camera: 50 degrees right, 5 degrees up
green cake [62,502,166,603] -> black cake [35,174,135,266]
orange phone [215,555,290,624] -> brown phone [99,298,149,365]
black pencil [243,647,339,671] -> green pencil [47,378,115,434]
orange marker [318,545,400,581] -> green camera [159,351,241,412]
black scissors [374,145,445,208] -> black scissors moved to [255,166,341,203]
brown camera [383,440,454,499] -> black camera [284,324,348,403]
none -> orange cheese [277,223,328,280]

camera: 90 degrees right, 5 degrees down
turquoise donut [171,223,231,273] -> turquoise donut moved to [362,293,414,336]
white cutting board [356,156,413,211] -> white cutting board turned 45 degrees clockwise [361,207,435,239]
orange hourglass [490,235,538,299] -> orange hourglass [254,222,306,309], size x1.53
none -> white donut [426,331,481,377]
-- -- --
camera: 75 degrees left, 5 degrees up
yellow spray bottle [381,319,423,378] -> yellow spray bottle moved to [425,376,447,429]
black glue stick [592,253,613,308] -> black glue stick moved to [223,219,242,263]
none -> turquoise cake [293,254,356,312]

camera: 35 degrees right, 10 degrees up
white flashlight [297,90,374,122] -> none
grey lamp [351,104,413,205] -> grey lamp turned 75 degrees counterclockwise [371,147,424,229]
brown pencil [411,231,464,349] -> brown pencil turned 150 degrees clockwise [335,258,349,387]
-- -- --
_Work instructions_
Counting every line of the entries that holds the word "brown", report the total and no other text.

_Answer box_
3